→ **Layout difference records**
--- START ---

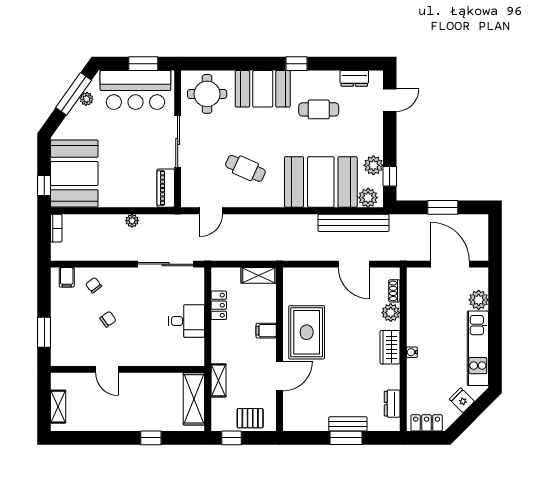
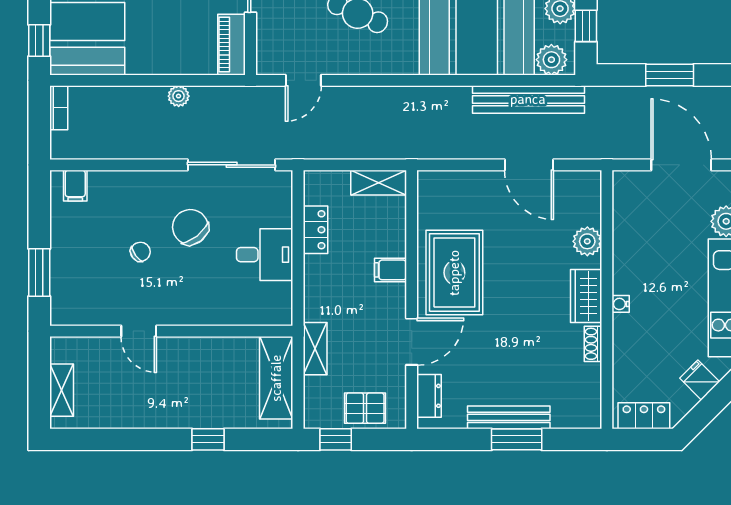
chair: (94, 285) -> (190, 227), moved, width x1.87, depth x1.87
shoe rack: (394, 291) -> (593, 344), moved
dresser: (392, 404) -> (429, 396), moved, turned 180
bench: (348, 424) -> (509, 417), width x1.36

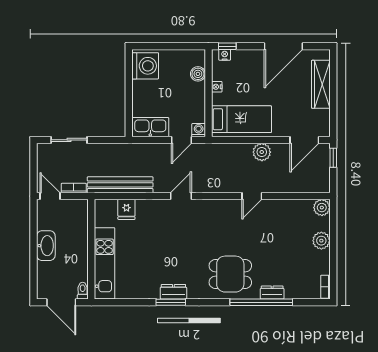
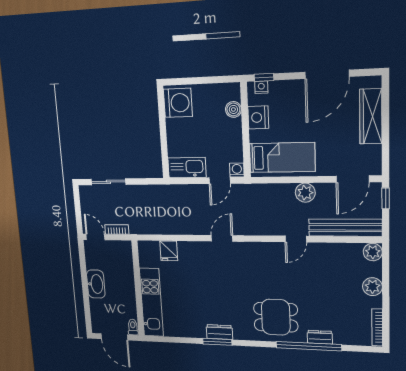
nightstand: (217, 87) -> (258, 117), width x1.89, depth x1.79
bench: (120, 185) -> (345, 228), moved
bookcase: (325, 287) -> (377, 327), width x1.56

--- END ---
--- START ---

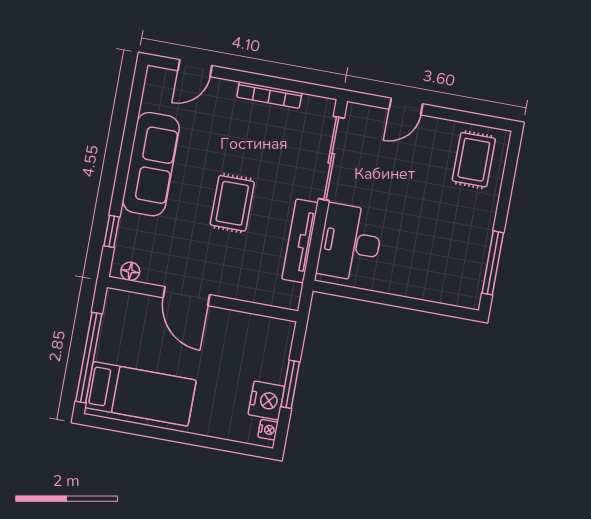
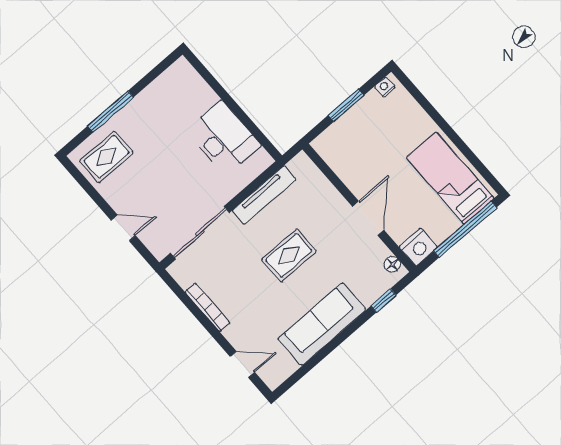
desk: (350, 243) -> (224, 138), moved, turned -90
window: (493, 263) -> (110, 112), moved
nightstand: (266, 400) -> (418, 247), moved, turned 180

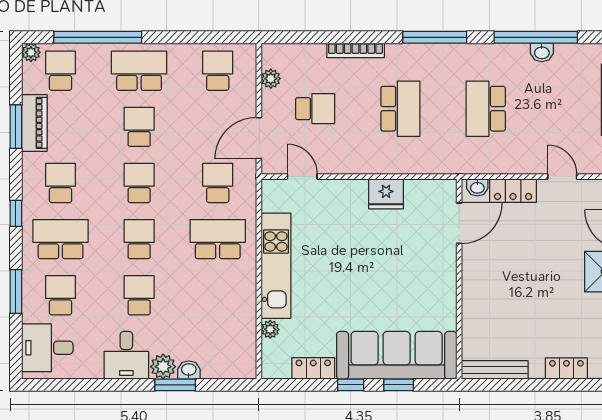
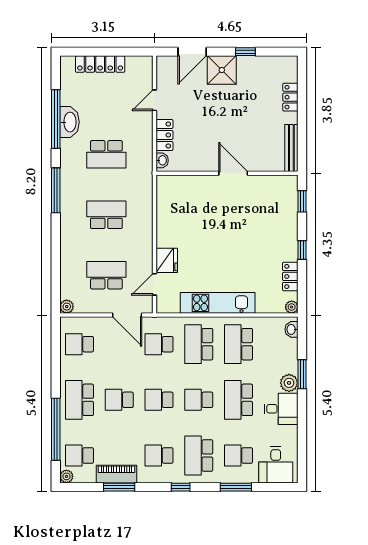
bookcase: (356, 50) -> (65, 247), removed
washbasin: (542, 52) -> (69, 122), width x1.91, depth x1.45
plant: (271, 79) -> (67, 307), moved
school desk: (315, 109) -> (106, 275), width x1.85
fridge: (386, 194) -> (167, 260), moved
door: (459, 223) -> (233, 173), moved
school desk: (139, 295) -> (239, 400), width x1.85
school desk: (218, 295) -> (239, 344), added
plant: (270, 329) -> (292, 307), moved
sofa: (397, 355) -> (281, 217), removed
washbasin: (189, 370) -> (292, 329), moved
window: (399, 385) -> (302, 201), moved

--- END ---

→ **WORK ITEM**
Within the data above, the lines from the one with "plant: (271, 79) -> (67, 307), moved" to the one with "window: (399, 385) -> (302, 201), moved" must be repeated exactly; no other line belongs in the answer.

→ **SOLUTION BELOW**
plant: (271, 79) -> (67, 307), moved
school desk: (315, 109) -> (106, 275), width x1.85
fridge: (386, 194) -> (167, 260), moved
door: (459, 223) -> (233, 173), moved
school desk: (139, 295) -> (239, 400), width x1.85
school desk: (218, 295) -> (239, 344), added
plant: (270, 329) -> (292, 307), moved
sofa: (397, 355) -> (281, 217), removed
washbasin: (189, 370) -> (292, 329), moved
window: (399, 385) -> (302, 201), moved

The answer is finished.